- ACTIVITY
I need the lines from the one containing "orange_perarun (no. 1" through the last line of the entries retyped exactly, with no pictures among them.

- DATA SECTION

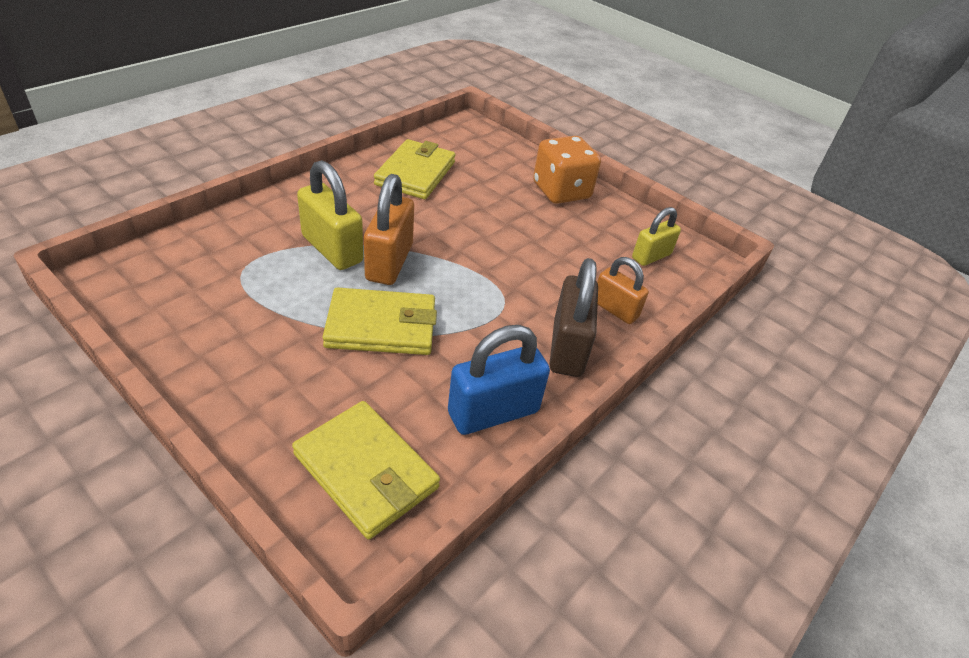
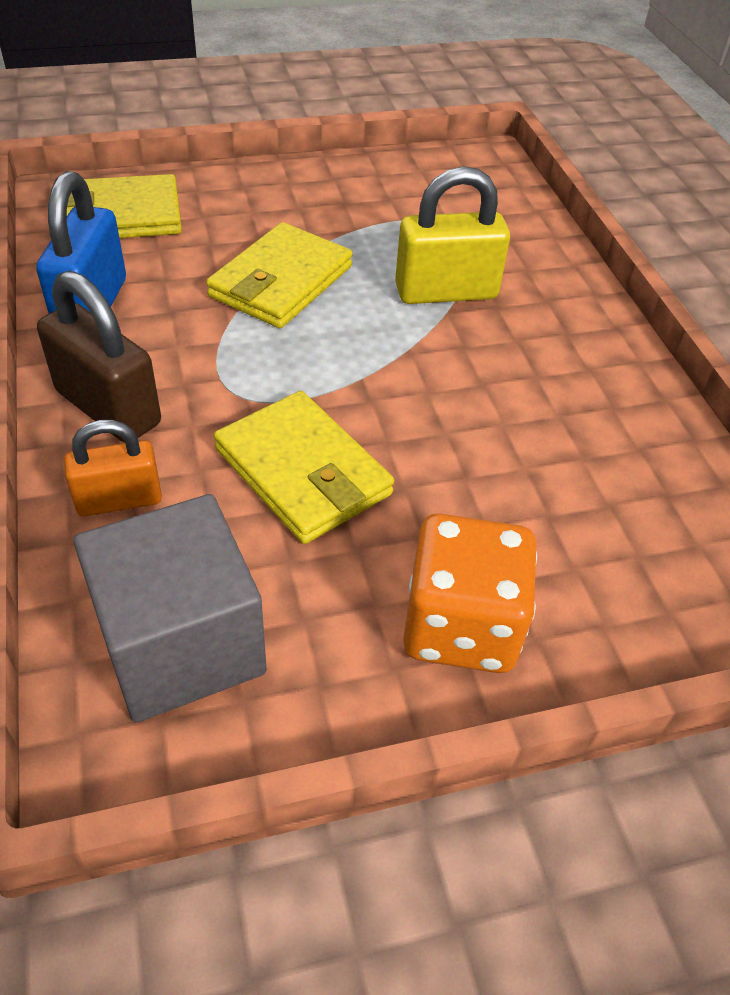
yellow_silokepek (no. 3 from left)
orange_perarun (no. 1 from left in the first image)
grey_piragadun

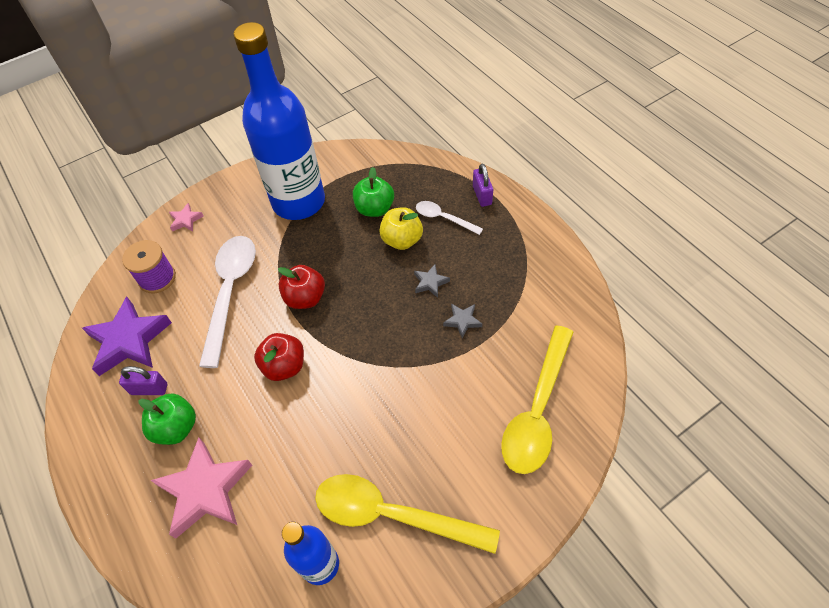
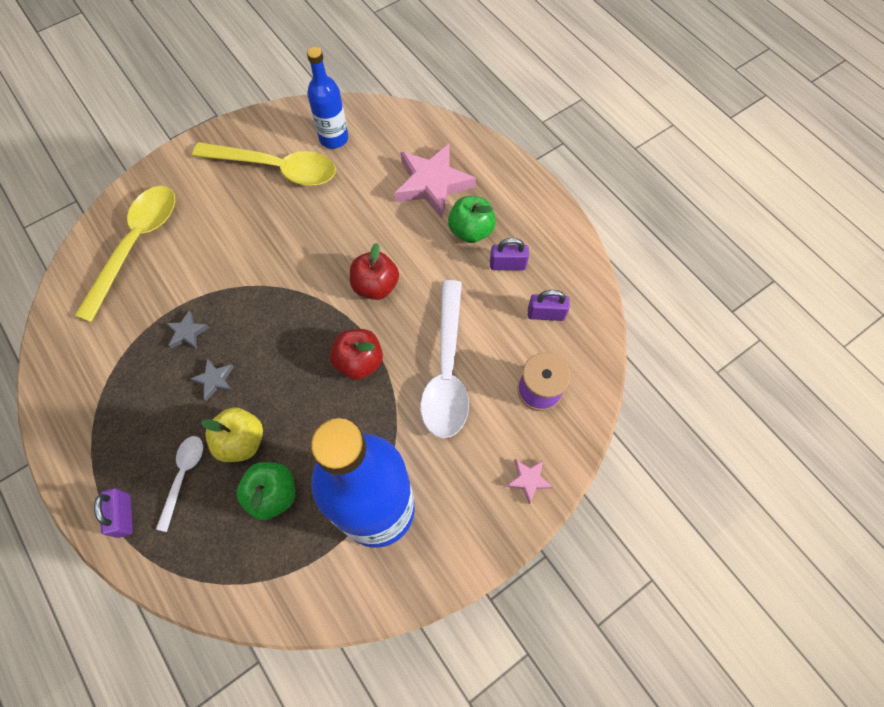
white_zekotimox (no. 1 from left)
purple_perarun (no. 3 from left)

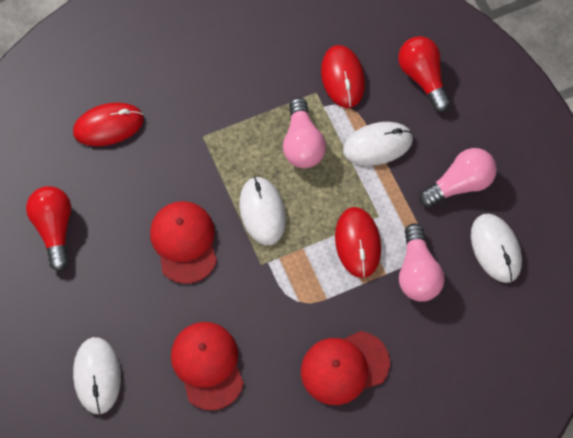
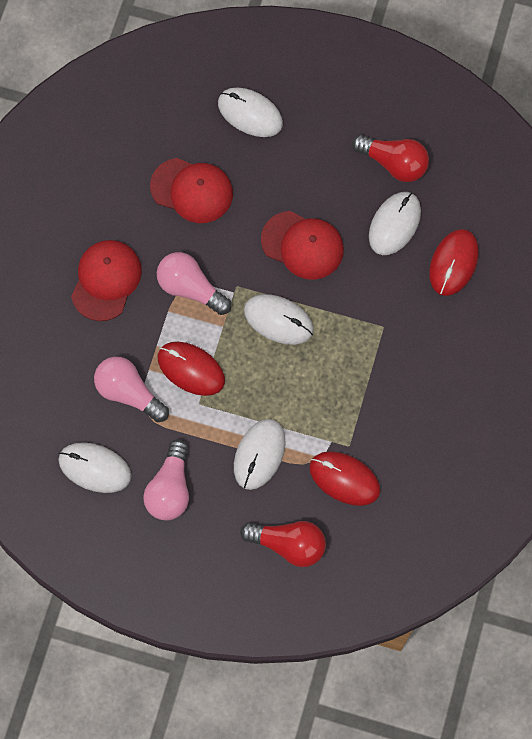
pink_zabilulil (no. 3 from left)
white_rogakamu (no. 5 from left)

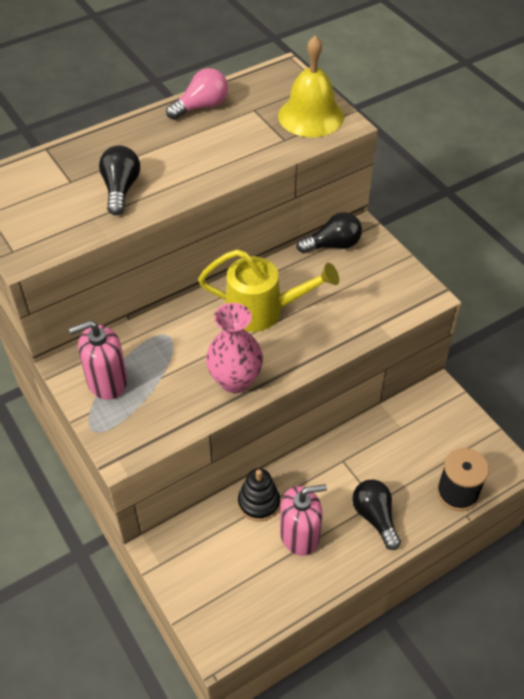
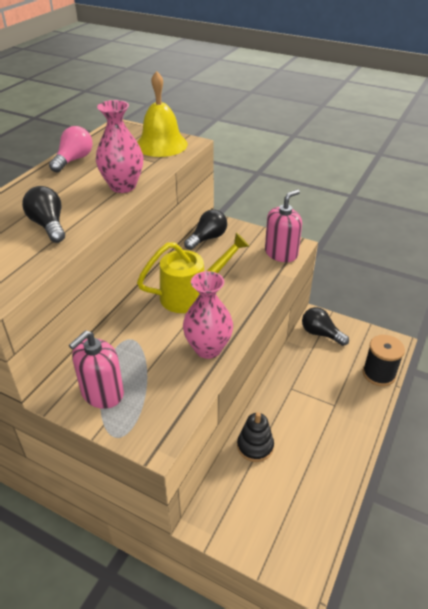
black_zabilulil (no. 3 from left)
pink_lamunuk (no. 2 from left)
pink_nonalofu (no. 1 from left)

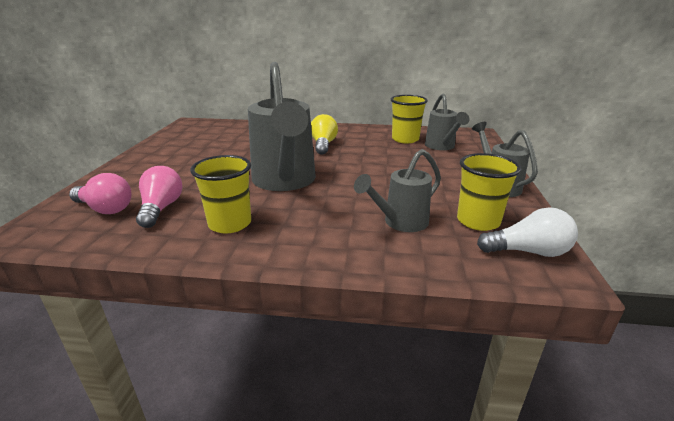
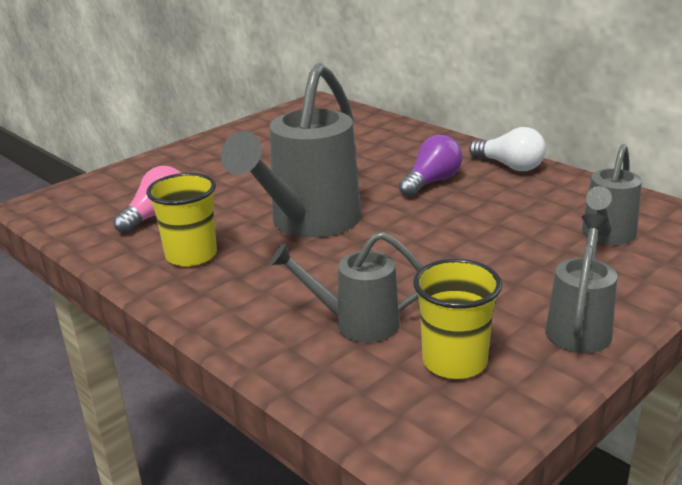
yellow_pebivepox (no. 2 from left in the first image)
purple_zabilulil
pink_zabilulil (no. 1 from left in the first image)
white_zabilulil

- RESPONSE AREA
orange_perarun (no. 1 from left in the first image)
grey_piragadun

white_zekotimox (no. 1 from left)
purple_perarun (no. 3 from left)

pink_zabilulil (no. 3 from left)
white_rogakamu (no. 5 from left)

black_zabilulil (no. 3 from left)
pink_lamunuk (no. 2 from left)
pink_nonalofu (no. 1 from left)

yellow_pebivepox (no. 2 from left in the first image)
purple_zabilulil
pink_zabilulil (no. 1 from left in the first image)
white_zabilulil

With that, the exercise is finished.